**WORK INSTRUCTIONS:**
Retype the listing lines starting at the one containing "black star at" and ending at the one containing "purple rectangle: moved", both included, and omit the pictures.

═════ SUPPLIED MATERIAL

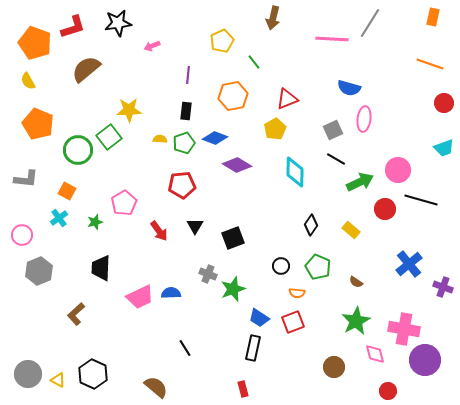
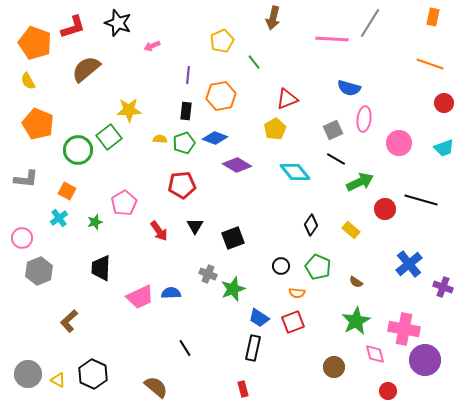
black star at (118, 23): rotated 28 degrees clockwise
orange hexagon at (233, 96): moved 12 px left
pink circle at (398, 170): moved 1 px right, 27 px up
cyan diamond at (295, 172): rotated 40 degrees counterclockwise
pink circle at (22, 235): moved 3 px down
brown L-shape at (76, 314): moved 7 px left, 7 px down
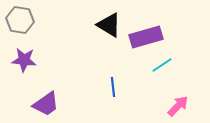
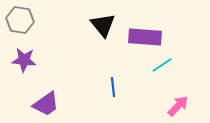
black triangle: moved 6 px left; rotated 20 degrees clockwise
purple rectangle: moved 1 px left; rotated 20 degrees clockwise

══════════
═════ SUPPLIED MATERIAL

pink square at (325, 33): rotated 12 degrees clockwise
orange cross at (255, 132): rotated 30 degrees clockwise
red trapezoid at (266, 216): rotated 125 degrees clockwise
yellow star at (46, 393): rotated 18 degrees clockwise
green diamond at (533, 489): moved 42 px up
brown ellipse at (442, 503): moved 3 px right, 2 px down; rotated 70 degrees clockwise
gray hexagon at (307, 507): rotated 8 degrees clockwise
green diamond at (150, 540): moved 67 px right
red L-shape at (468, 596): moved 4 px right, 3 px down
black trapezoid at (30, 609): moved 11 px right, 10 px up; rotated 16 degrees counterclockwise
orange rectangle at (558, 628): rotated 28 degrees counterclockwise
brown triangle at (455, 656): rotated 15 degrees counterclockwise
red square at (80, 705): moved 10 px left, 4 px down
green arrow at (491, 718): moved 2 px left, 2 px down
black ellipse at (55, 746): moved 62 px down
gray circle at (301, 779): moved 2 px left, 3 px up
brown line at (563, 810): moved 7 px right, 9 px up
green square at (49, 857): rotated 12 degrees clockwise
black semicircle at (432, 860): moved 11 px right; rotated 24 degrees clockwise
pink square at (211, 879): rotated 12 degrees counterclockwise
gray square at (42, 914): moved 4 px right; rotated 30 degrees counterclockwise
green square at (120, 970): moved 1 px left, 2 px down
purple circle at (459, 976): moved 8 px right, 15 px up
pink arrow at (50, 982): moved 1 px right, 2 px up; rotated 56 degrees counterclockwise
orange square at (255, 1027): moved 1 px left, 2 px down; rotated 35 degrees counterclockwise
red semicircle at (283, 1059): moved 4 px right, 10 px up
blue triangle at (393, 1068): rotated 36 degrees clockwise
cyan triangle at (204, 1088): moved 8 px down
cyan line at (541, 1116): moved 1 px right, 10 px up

══════════

**ANSWER FOR THE TASK:**
black star at (118, 23): rotated 28 degrees clockwise
orange hexagon at (233, 96): moved 12 px left
pink circle at (398, 170): moved 1 px right, 27 px up
cyan diamond at (295, 172): rotated 40 degrees counterclockwise
pink circle at (22, 235): moved 3 px down
brown L-shape at (76, 314): moved 7 px left, 7 px down
black triangle: moved 6 px left; rotated 20 degrees clockwise
purple rectangle: moved 1 px left; rotated 20 degrees clockwise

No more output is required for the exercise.